Dataset records
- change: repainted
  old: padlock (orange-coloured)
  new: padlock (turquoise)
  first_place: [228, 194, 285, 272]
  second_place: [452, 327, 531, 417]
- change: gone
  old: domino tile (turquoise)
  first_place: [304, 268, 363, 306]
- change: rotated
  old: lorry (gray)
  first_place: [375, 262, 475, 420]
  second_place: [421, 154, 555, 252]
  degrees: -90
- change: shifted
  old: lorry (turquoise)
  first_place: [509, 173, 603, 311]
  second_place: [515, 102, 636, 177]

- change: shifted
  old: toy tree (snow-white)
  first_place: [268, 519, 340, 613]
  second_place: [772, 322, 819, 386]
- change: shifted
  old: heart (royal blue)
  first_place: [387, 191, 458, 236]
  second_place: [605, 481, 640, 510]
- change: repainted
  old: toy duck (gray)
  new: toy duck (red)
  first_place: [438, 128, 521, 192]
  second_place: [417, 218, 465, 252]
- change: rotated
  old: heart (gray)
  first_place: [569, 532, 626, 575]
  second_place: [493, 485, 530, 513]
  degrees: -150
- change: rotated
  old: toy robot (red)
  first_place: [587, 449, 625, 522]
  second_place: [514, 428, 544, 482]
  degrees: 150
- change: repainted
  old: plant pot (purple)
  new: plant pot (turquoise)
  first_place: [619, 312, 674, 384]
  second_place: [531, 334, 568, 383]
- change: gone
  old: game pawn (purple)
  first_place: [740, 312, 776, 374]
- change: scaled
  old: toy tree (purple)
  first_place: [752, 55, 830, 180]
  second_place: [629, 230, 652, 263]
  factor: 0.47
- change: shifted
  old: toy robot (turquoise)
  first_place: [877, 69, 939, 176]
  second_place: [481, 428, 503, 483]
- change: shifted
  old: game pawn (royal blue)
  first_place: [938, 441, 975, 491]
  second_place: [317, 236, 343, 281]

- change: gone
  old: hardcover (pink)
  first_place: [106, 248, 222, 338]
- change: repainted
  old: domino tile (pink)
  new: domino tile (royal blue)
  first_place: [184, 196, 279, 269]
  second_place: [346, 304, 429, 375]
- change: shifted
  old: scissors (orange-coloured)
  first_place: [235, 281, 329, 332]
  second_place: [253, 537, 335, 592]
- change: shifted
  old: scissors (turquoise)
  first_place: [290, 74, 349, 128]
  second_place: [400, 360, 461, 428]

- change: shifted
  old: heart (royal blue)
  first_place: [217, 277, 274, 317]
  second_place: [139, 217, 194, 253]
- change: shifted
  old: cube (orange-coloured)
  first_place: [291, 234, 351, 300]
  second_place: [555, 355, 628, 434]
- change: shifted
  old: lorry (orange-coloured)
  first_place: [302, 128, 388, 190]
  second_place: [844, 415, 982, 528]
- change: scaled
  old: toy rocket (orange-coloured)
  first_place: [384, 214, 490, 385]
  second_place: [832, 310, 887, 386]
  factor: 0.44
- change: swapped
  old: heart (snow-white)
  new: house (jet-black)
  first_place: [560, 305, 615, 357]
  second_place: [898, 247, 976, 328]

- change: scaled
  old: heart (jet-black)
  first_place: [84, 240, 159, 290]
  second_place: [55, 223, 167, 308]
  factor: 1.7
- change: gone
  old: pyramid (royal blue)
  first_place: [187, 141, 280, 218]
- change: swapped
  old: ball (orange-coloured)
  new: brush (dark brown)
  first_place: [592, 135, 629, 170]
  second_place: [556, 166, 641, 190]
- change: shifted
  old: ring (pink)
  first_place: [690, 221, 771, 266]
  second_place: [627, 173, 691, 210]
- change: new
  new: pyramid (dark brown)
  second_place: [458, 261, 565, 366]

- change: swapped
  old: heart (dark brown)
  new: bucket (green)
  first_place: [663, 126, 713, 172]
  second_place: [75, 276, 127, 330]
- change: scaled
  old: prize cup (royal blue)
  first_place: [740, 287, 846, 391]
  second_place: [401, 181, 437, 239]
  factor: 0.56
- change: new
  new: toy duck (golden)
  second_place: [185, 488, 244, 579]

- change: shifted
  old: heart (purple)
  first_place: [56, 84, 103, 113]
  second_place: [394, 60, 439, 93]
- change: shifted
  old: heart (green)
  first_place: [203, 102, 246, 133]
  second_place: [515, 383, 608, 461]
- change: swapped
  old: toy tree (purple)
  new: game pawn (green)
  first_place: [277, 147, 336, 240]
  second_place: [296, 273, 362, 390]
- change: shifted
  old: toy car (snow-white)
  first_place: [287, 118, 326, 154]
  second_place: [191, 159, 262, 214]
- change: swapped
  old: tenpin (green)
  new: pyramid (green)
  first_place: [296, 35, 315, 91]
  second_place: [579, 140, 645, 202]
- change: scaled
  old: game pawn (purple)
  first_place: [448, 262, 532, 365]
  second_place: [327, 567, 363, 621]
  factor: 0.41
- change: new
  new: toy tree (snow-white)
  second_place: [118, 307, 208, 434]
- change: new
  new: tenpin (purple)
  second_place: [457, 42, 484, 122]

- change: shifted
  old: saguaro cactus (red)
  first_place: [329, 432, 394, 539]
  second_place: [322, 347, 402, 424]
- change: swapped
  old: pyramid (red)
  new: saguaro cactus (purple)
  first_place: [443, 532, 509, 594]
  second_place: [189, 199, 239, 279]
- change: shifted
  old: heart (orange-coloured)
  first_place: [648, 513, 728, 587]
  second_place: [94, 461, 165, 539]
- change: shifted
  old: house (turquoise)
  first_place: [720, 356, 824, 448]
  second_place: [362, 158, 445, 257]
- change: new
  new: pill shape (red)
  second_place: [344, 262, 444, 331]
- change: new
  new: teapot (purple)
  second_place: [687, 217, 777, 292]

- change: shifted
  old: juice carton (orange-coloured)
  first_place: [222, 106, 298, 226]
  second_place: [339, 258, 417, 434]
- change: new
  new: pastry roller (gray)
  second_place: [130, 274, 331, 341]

What you have to do
Only lines containing the word "pyramid" should be copied from the material above.

Answer to the exercise
  old: pyramid (royal blue)
  new: pyramid (dark brown)
  new: pyramid (green)
  old: pyramid (red)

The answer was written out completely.